Exercise objective:
Each line from the top of the listing down to and including the line with "- swapped: straightedge" must be duplicated exactly; pictures are to be skipped.

[Data Boundary: Start]

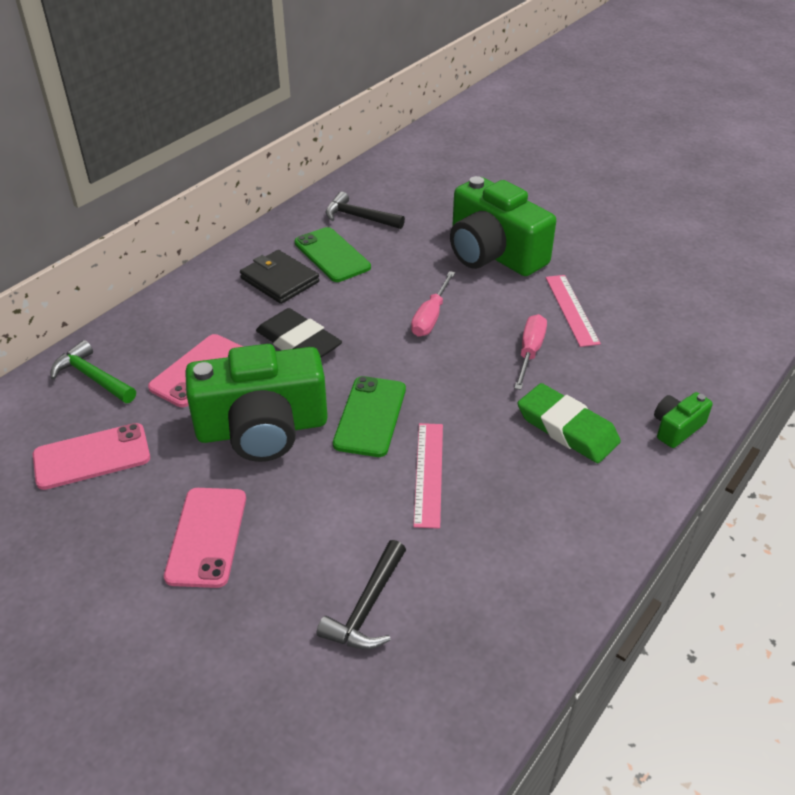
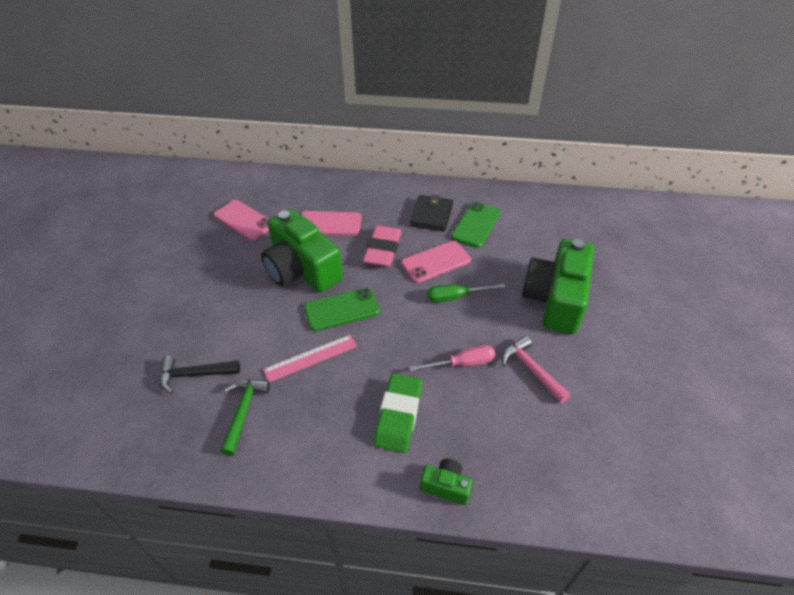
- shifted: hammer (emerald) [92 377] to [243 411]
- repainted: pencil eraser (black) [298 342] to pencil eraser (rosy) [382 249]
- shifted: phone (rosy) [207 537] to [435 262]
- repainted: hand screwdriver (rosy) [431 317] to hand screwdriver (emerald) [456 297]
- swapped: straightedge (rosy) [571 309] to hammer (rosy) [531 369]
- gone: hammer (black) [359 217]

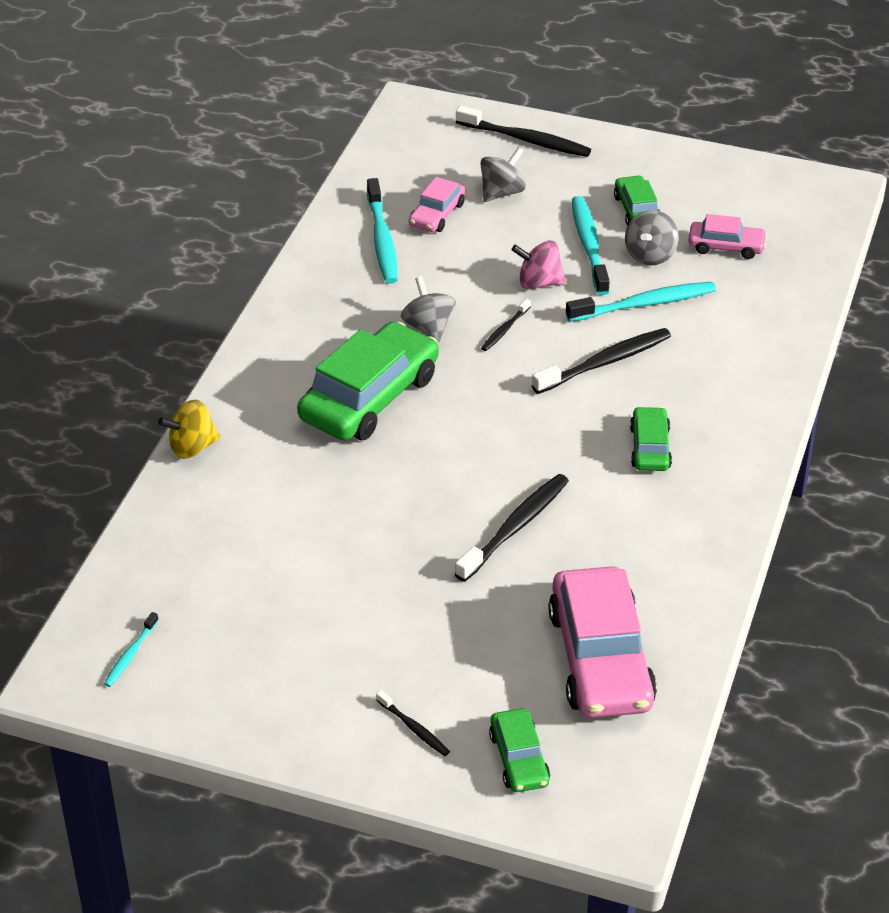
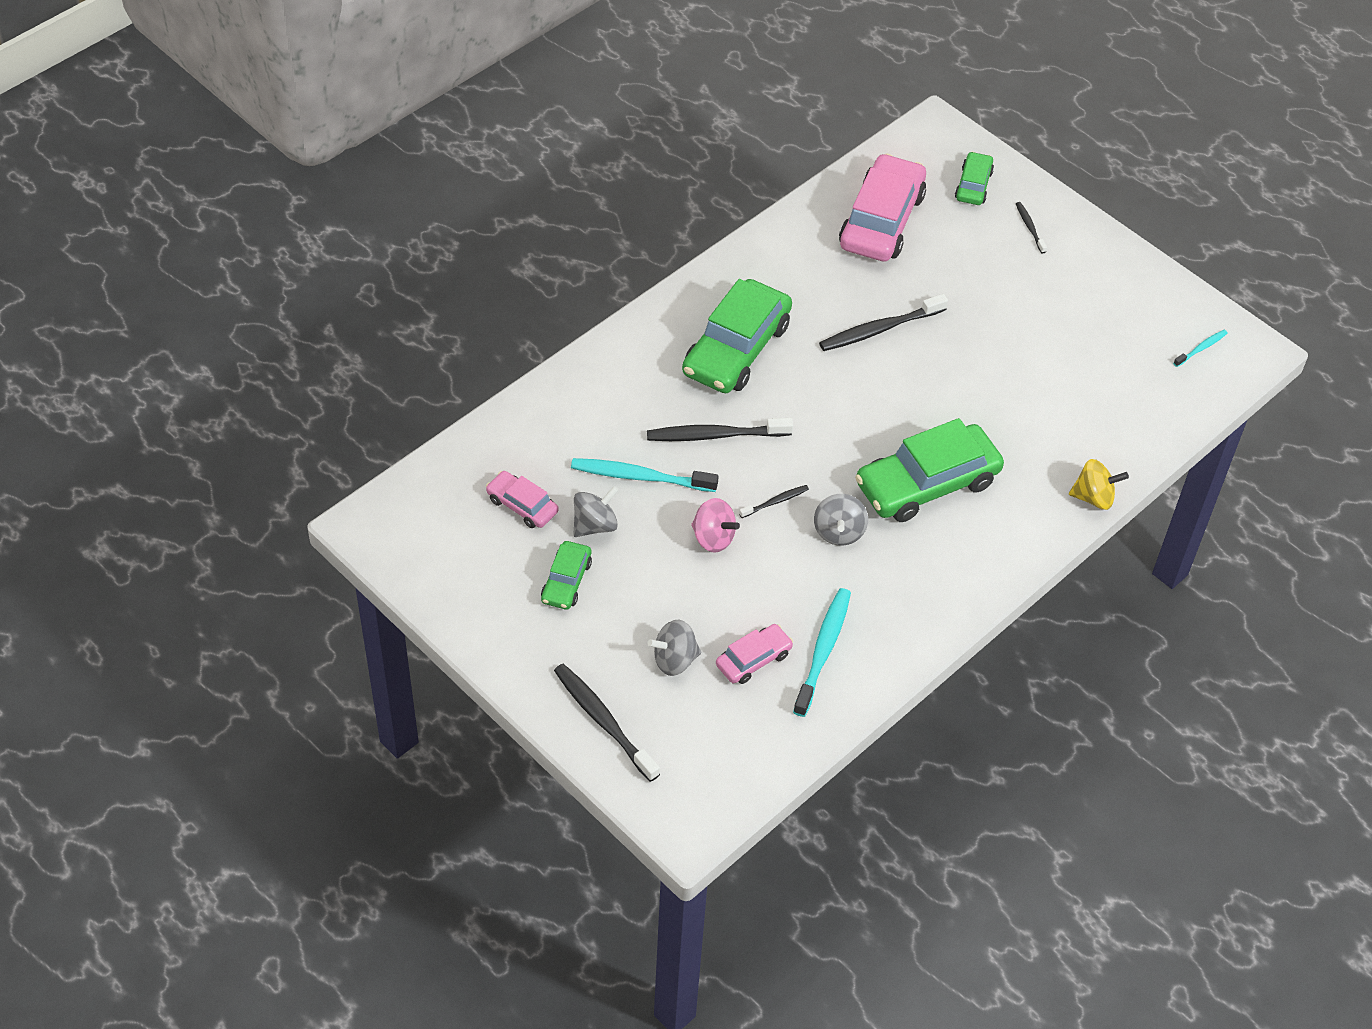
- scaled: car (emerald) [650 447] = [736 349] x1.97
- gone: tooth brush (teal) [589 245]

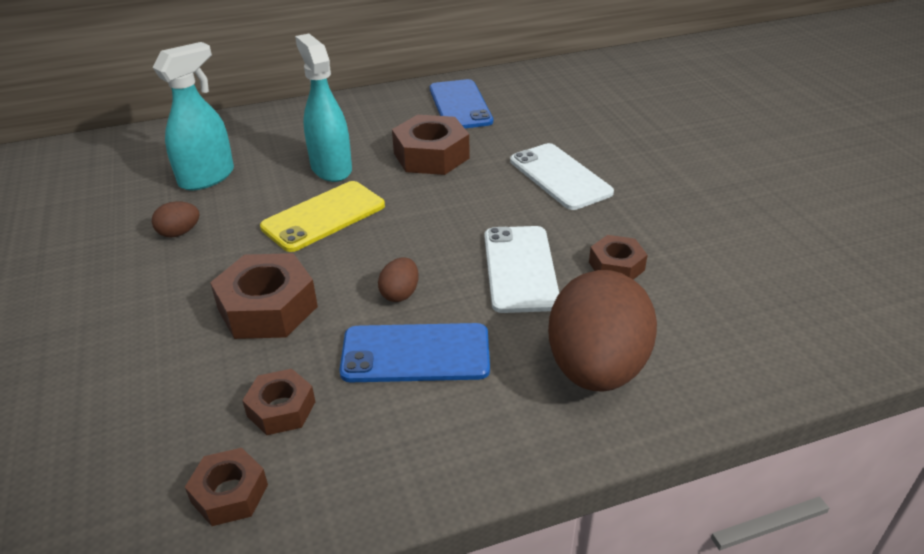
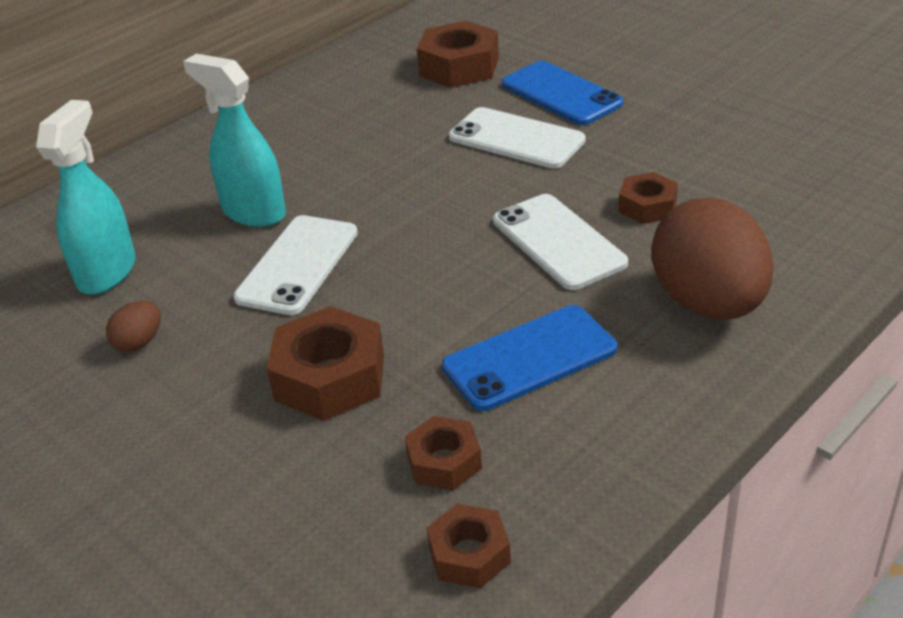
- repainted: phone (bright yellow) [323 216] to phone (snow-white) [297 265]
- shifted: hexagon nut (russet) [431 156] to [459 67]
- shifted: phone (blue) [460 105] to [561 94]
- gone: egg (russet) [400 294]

[Data Boundary: End]

Exercise answer:
- shifted: hammer (emerald) [92 377] to [243 411]
- repainted: pencil eraser (black) [298 342] to pencil eraser (rosy) [382 249]
- shifted: phone (rosy) [207 537] to [435 262]
- repainted: hand screwdriver (rosy) [431 317] to hand screwdriver (emerald) [456 297]
- swapped: straightedge (rosy) [571 309] to hammer (rosy) [531 369]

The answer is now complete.